[WORK REQUEST]
Whenever a line in the data contains "move", show that line.

[Start of Attachment]

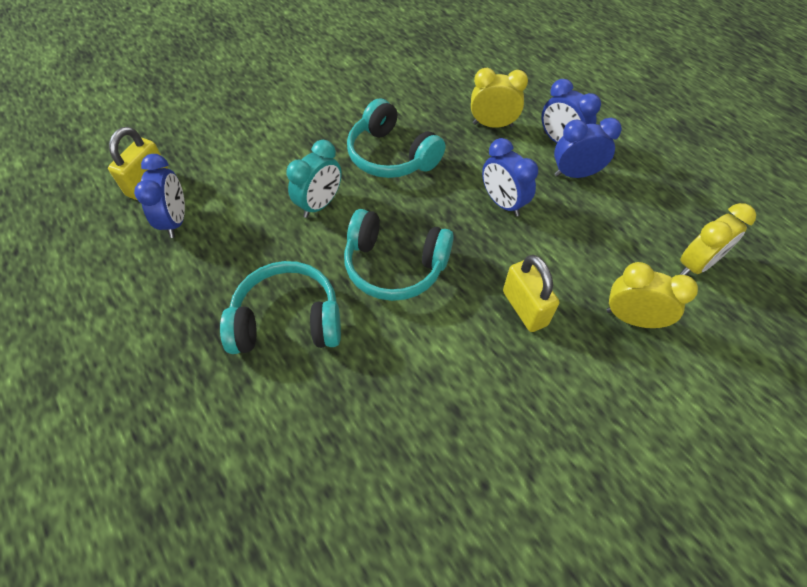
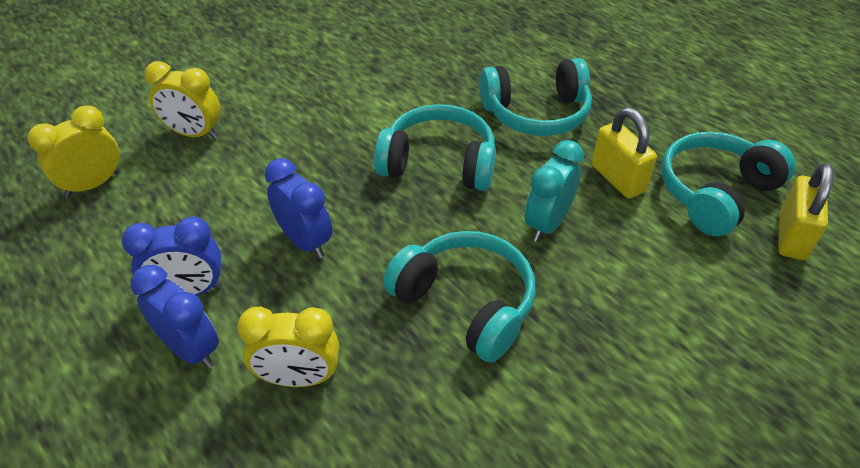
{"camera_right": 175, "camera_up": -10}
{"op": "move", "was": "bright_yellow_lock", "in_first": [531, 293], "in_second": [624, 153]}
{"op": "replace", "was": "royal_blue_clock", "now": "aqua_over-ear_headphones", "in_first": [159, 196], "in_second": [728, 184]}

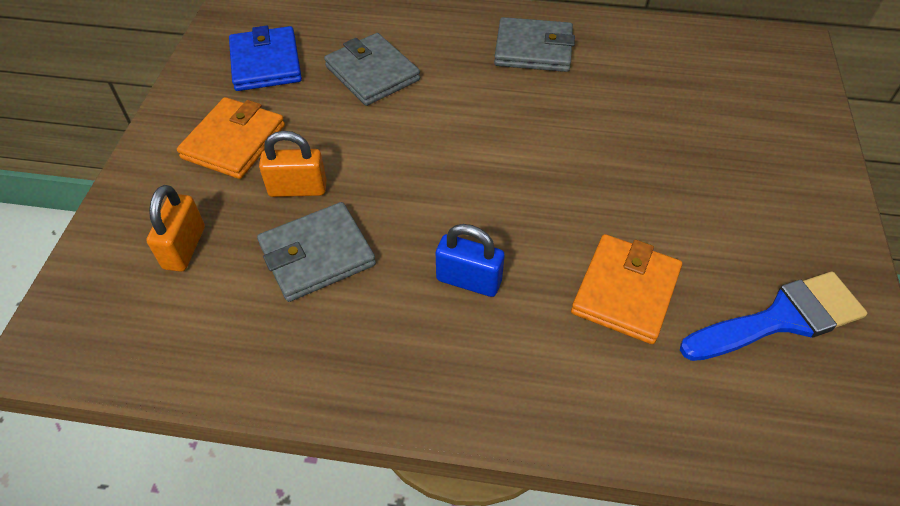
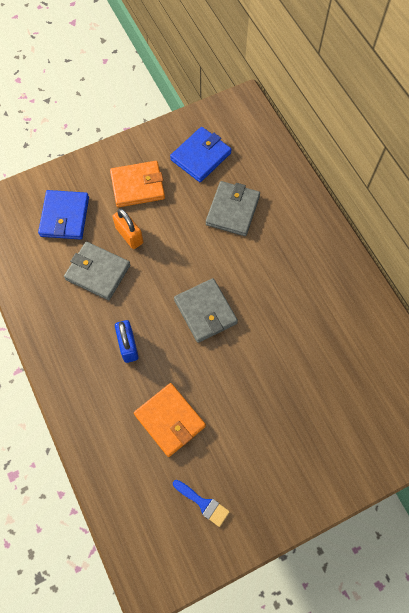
{"camera_right": 55, "camera_up": 15}
{"op": "move", "was": "grey_card_wallet", "in_first": [534, 44], "in_second": [206, 310]}
{"op": "replace", "was": "orange_lock", "now": "royal_blue_card_wallet", "in_first": [175, 228], "in_second": [63, 215]}
{"op": "rotate", "was": "orange_card_wallet", "in_first": [626, 289], "in_second": [170, 420], "clockwise": 60}
{"op": "resize", "was": "royal_blue_paint_brush", "in_first": [773, 316], "in_second": [201, 503], "ratio": 0.56}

[End of Attachment]

[EXERCISE ANSWER]
{"op": "move", "was": "bright_yellow_lock", "in_first": [531, 293], "in_second": [624, 153]}
{"op": "move", "was": "grey_card_wallet", "in_first": [534, 44], "in_second": [206, 310]}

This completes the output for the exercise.